## TASK DESCRIPTION
Exactly and only the lines from the line holding "U11: NOT 74LS04" to the end of the records should be reproduced. Leave pictures out.

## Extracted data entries
□ □ □ □ □ □ □

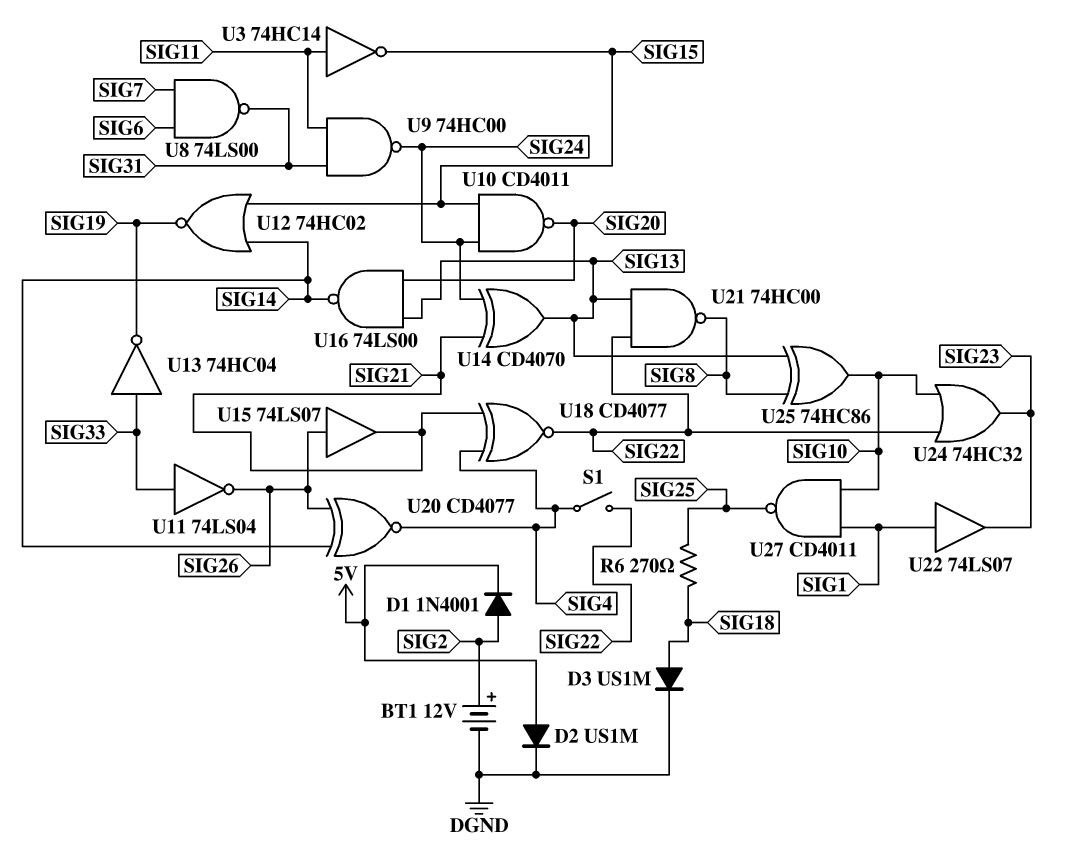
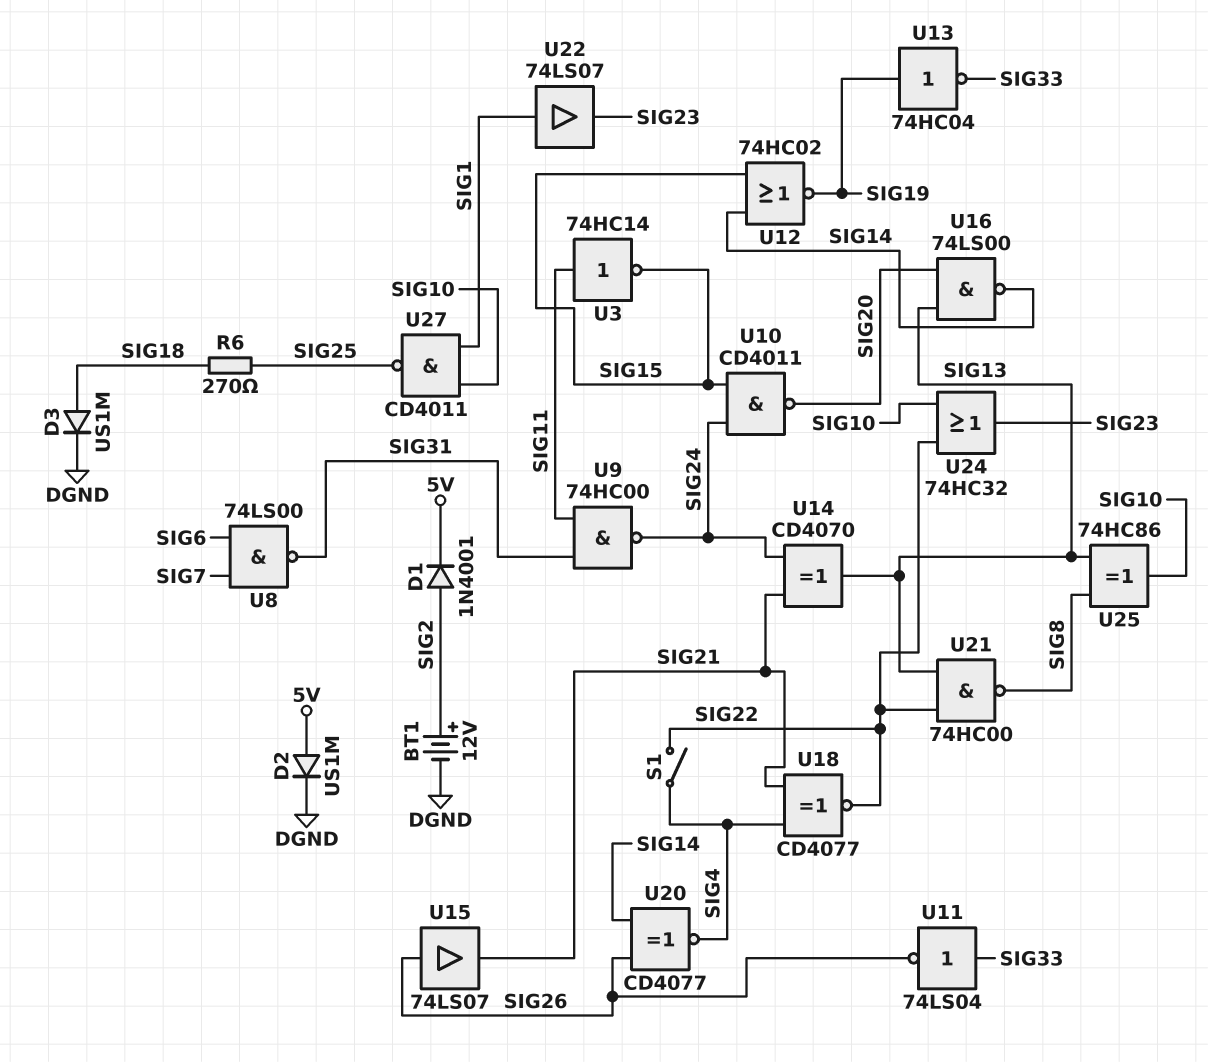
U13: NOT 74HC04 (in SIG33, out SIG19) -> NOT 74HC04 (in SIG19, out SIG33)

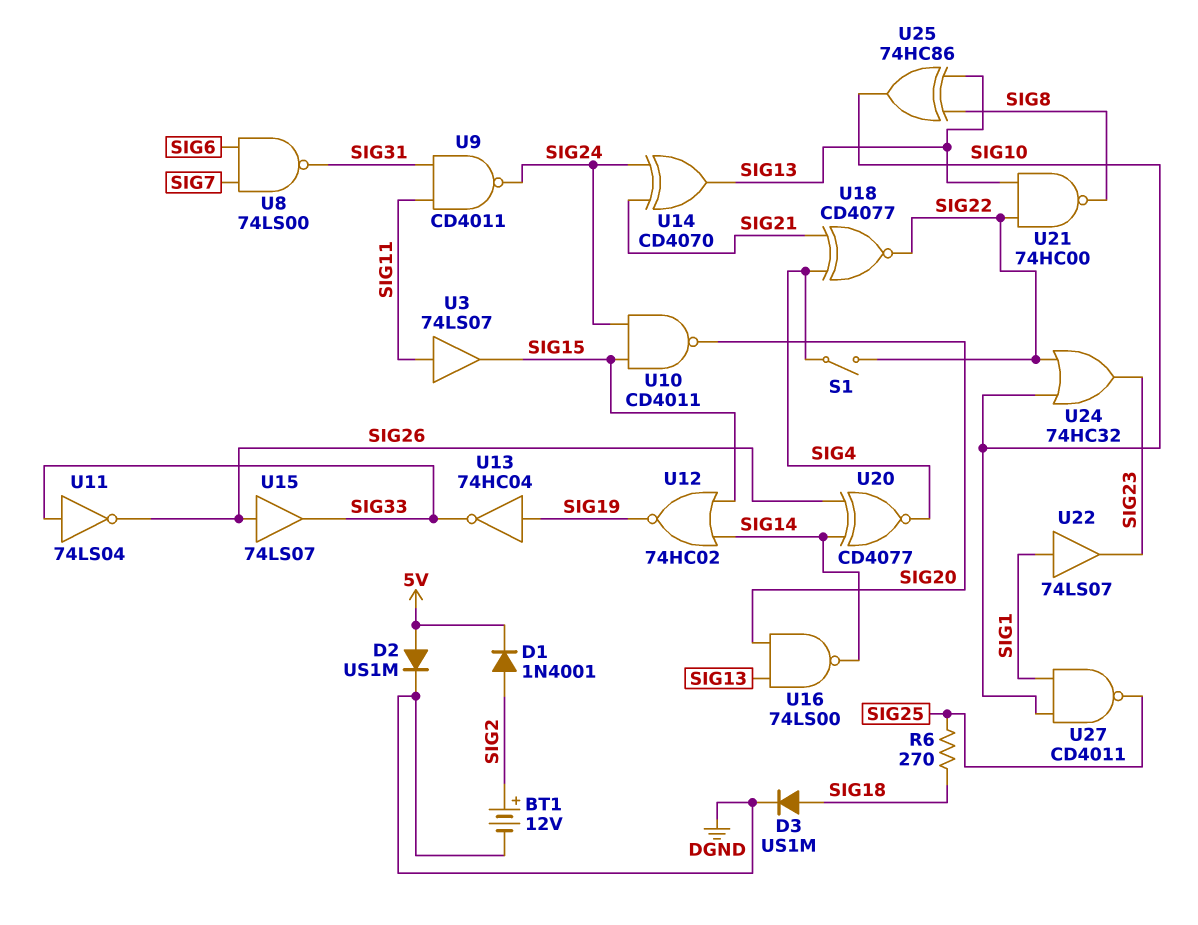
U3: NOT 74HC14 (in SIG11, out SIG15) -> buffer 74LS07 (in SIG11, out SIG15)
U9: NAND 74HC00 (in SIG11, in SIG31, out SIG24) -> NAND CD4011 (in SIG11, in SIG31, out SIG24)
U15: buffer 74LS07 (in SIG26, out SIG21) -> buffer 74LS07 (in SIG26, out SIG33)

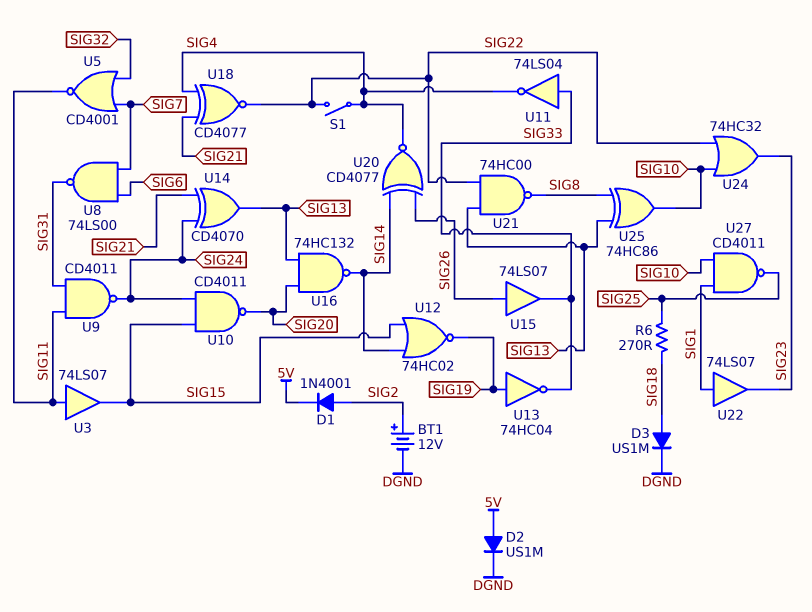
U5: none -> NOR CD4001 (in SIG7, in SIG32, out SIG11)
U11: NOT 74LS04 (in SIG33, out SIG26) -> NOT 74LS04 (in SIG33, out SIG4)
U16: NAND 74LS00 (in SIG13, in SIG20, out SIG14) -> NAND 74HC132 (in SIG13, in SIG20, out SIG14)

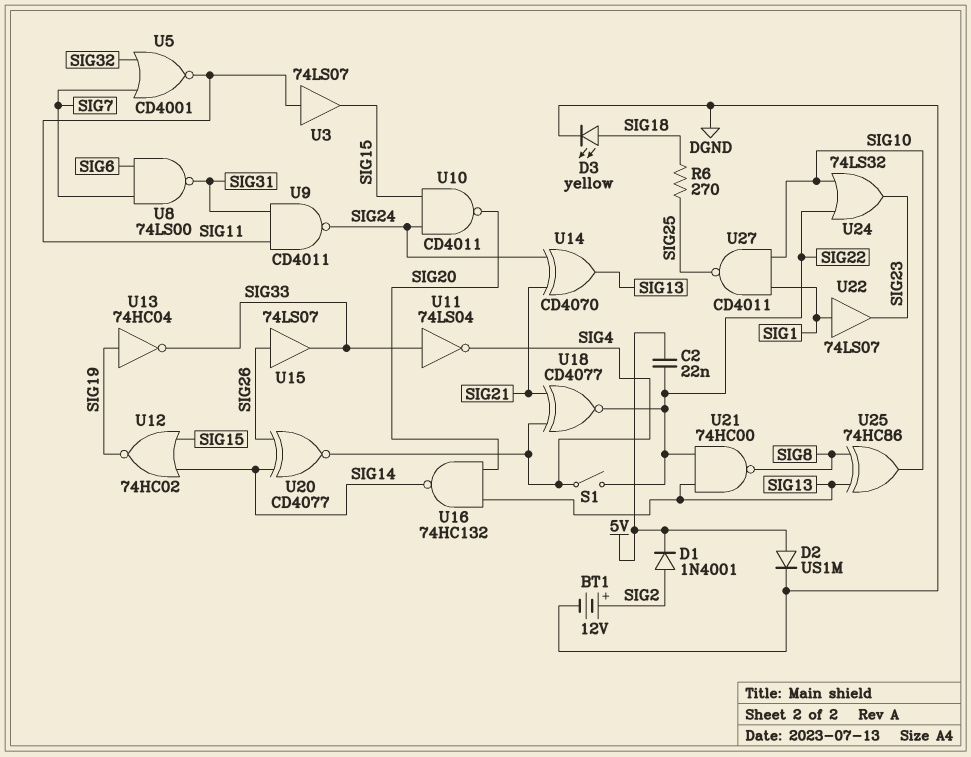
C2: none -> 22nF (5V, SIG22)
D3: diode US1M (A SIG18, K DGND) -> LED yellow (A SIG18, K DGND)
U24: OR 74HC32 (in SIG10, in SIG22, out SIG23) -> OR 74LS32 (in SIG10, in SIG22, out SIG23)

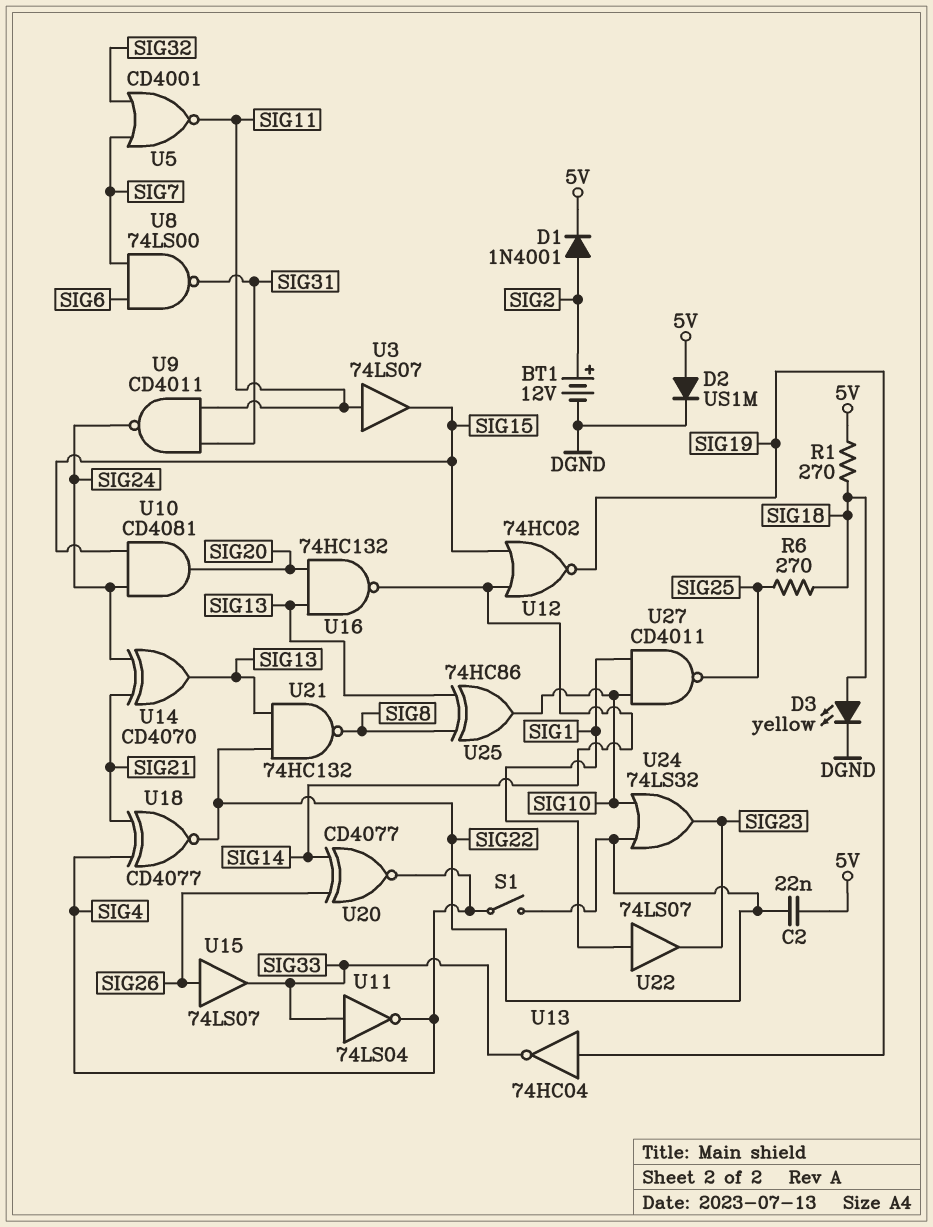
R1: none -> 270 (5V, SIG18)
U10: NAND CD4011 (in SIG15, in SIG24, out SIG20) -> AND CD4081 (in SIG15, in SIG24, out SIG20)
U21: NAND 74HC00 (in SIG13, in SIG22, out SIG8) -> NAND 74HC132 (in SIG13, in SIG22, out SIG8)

□ □ □ □ □ □ □

## RESPONSE TO THIS TASK
U11: NOT 74LS04 (in SIG33, out SIG26) -> NOT 74LS04 (in SIG33, out SIG4)
U16: NAND 74LS00 (in SIG13, in SIG20, out SIG14) -> NAND 74HC132 (in SIG13, in SIG20, out SIG14)

C2: none -> 22nF (5V, SIG22)
D3: diode US1M (A SIG18, K DGND) -> LED yellow (A SIG18, K DGND)
U24: OR 74HC32 (in SIG10, in SIG22, out SIG23) -> OR 74LS32 (in SIG10, in SIG22, out SIG23)

R1: none -> 270 (5V, SIG18)
U10: NAND CD4011 (in SIG15, in SIG24, out SIG20) -> AND CD4081 (in SIG15, in SIG24, out SIG20)
U21: NAND 74HC00 (in SIG13, in SIG22, out SIG8) -> NAND 74HC132 (in SIG13, in SIG22, out SIG8)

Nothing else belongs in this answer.